PROBLEM> This exercise asks for an exact copy of every entry below, with pictures omitted.

GIVEN INFORMATION Start Marker

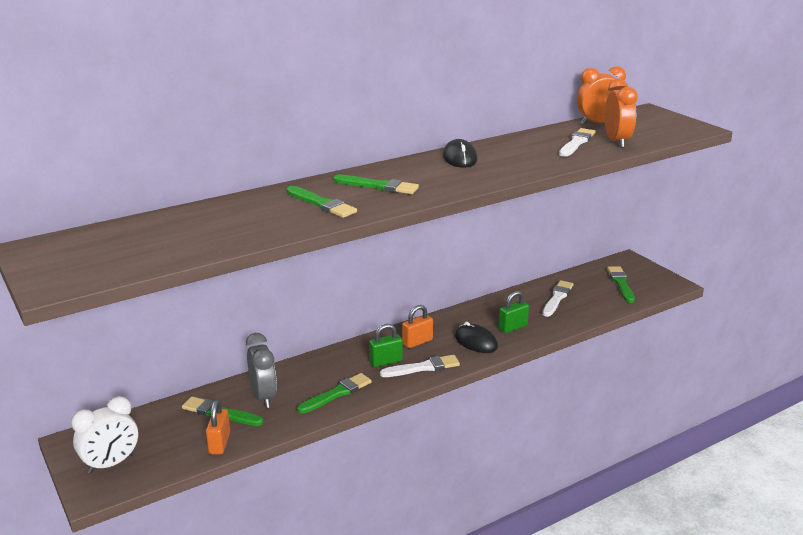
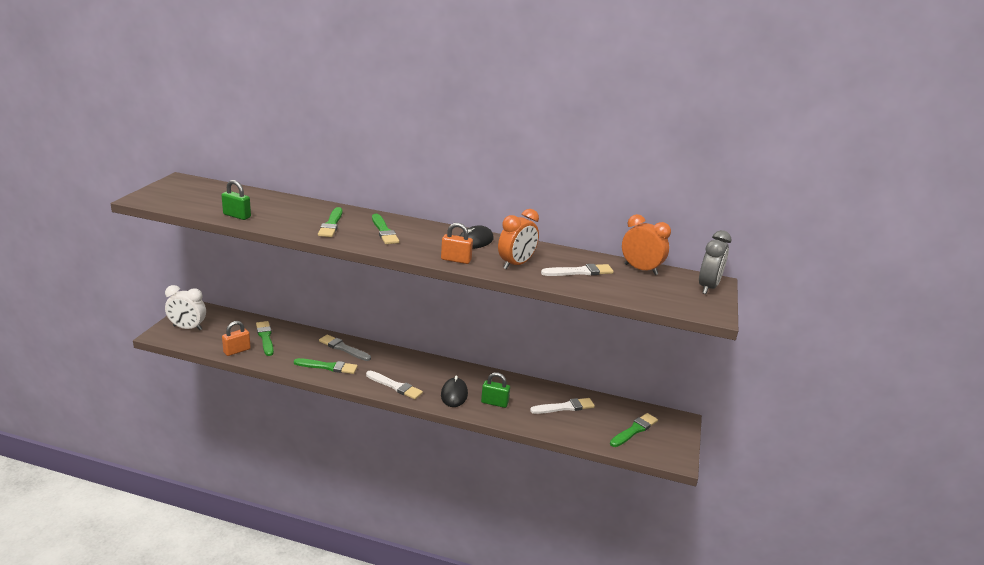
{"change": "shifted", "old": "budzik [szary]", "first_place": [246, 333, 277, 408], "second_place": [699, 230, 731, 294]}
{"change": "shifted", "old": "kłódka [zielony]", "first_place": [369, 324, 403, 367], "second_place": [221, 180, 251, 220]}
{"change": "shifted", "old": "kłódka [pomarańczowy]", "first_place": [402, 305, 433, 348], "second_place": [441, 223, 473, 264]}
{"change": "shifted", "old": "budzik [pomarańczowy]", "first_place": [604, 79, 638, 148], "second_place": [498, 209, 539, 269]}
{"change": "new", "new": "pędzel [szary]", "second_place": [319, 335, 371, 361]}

GIVEN INFORMATION End Marker

OUTPUT>
{"change": "shifted", "old": "budzik [szary]", "first_place": [246, 333, 277, 408], "second_place": [699, 230, 731, 294]}
{"change": "shifted", "old": "kłódka [zielony]", "first_place": [369, 324, 403, 367], "second_place": [221, 180, 251, 220]}
{"change": "shifted", "old": "kłódka [pomarańczowy]", "first_place": [402, 305, 433, 348], "second_place": [441, 223, 473, 264]}
{"change": "shifted", "old": "budzik [pomarańczowy]", "first_place": [604, 79, 638, 148], "second_place": [498, 209, 539, 269]}
{"change": "new", "new": "pędzel [szary]", "second_place": [319, 335, 371, 361]}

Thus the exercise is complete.